## How to complete this task:
Below are the records; copy each line in them that holds the word "none".

## Stored data entries:
▬▬▬

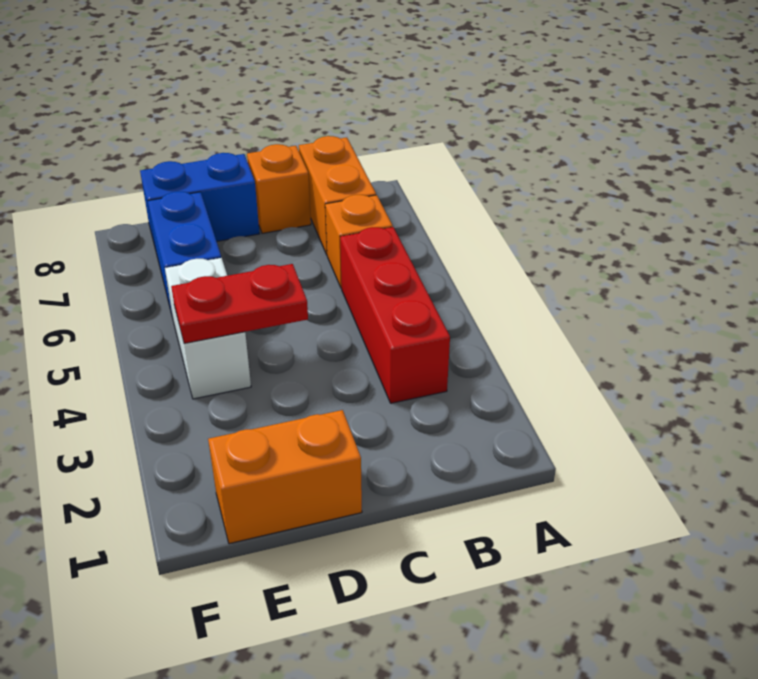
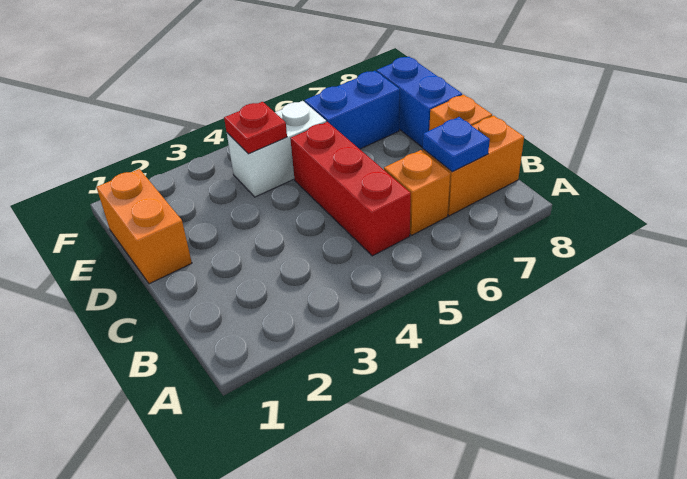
red brick B3:B5 level 1 -> red brick B5:D5 level 1
none -> blue plate B7 level 2
red plate D4:E4 level 2 -> red plate E4 level 2

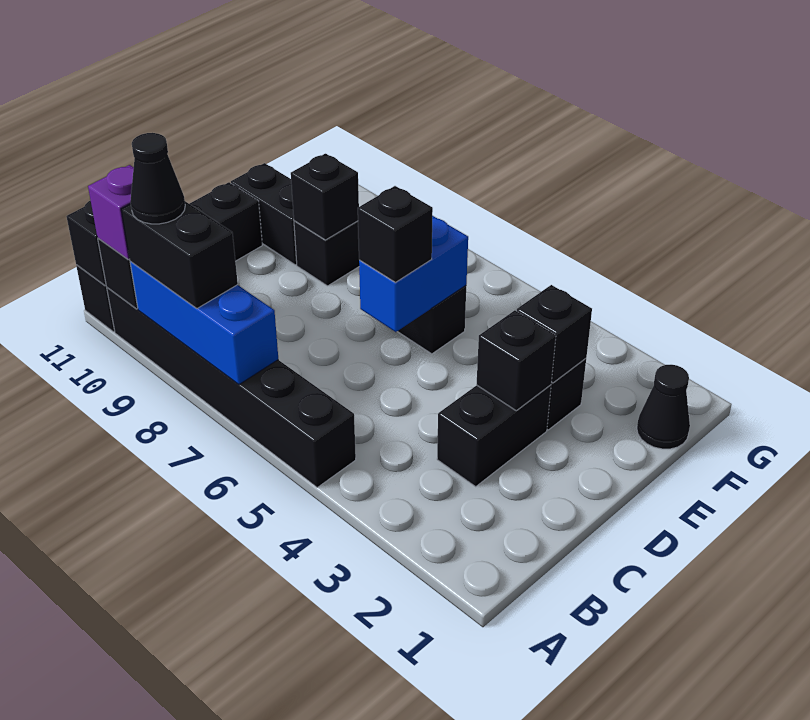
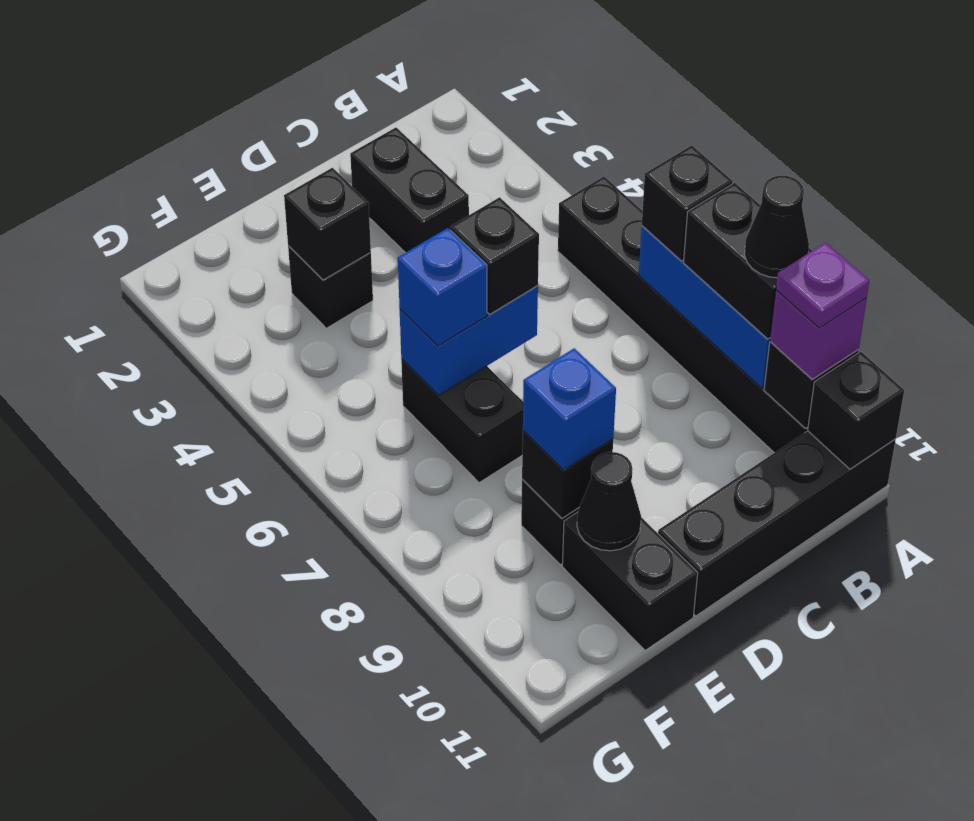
none -> purple plate A10 level 4
black brick C3:D3 level 1 -> black brick C2:C3 level 1
black brick D3 level 2 -> black brick A7 level 3
none -> blue brick E6 level 3
none -> blue brick E9 level 3
black cone F1 level 1 -> black cone E10 level 2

▬▬▬

## Expected answer:
none -> blue plate B7 level 2
none -> purple plate A10 level 4
none -> blue brick E6 level 3
none -> blue brick E9 level 3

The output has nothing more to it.